*** Block opens ***
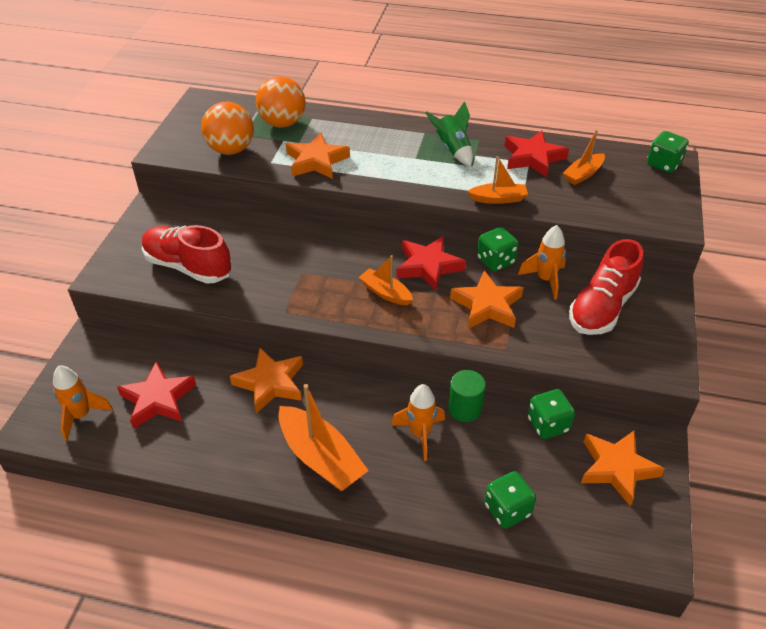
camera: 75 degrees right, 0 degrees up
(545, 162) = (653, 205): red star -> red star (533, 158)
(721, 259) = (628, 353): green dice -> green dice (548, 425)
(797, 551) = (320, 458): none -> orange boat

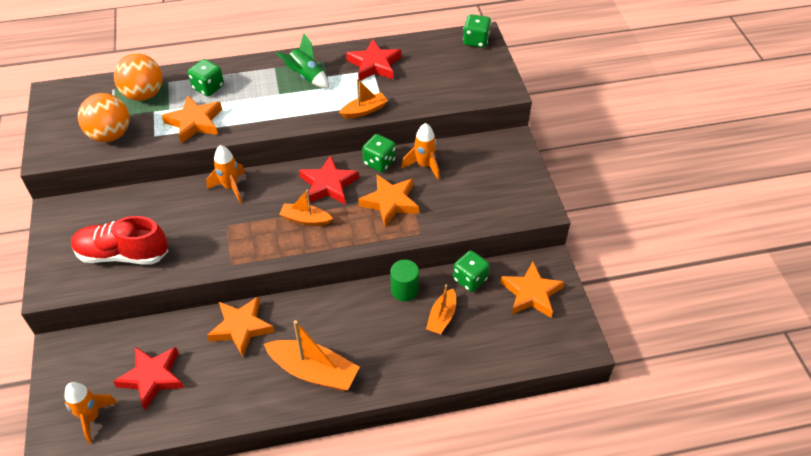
camera: 25 degrees left, 5 degrees up
(420, 434) = (380, 323): orange rocket -> orange rocket (230, 187)
(507, 510) = (470, 355): green dice -> green dice (208, 87)
(583, 174) = (420, 68): orange boat -> orange boat (442, 317)
(602, 308) = (475, 174): red shoe -> none

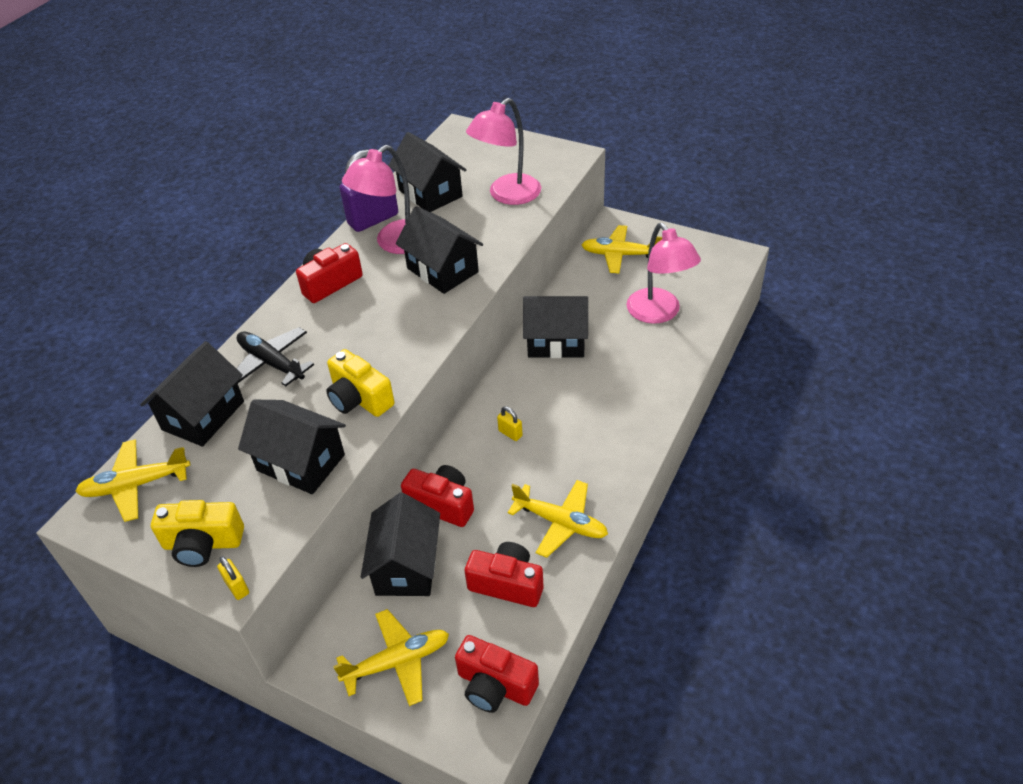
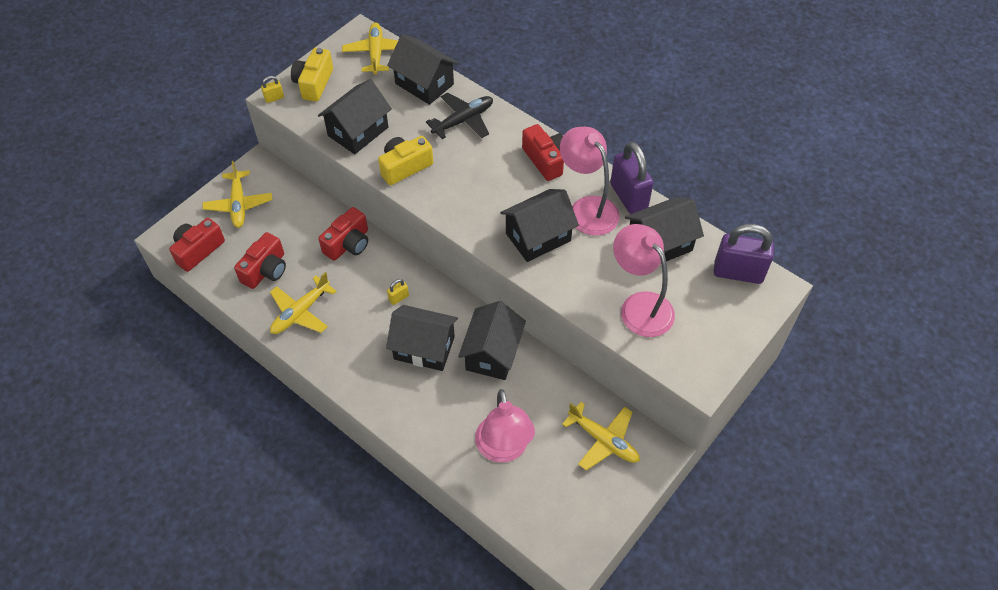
camera: 100 degrees right, 10 degrees up
(406, 566) = (305, 217): black house -> black house (424, 348)
(450, 148) = (738, 272): none -> purple padlock
(619, 255) = (603, 440): yellow plane -> yellow plane turned 105 degrees clockwise
(659, 313) = (503, 449): pink lamp -> pink lamp turned 90 degrees counterclockwise

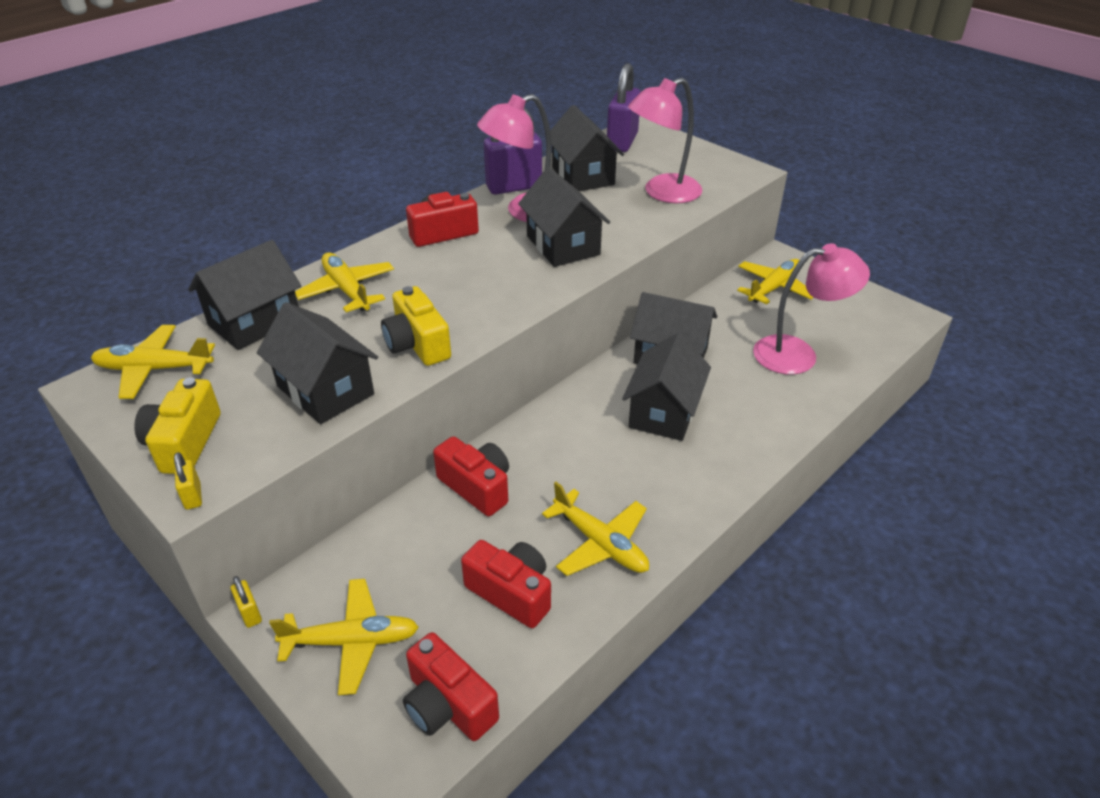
camera: 85 degrees left, 15 degrees down
(314, 83) = (184, 443): yellow camera -> yellow camera turned 75 degrees clockwise
(398, 298) = (582, 434): yellow padlock -> yellow padlock (250, 613)
(463, 120) = (347, 290): black plane -> yellow plane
*** Block closes ***
» Work item: Of the lines above, quote exactly those from the one with "(406, 566) = (305, 217): black" through the one with "camera: 85 degrees left, 15 degrees down", ends included; pictures stay out.

» Solution:
(406, 566) = (305, 217): black house -> black house (424, 348)
(450, 148) = (738, 272): none -> purple padlock
(619, 255) = (603, 440): yellow plane -> yellow plane turned 105 degrees clockwise
(659, 313) = (503, 449): pink lamp -> pink lamp turned 90 degrees counterclockwise

camera: 85 degrees left, 15 degrees down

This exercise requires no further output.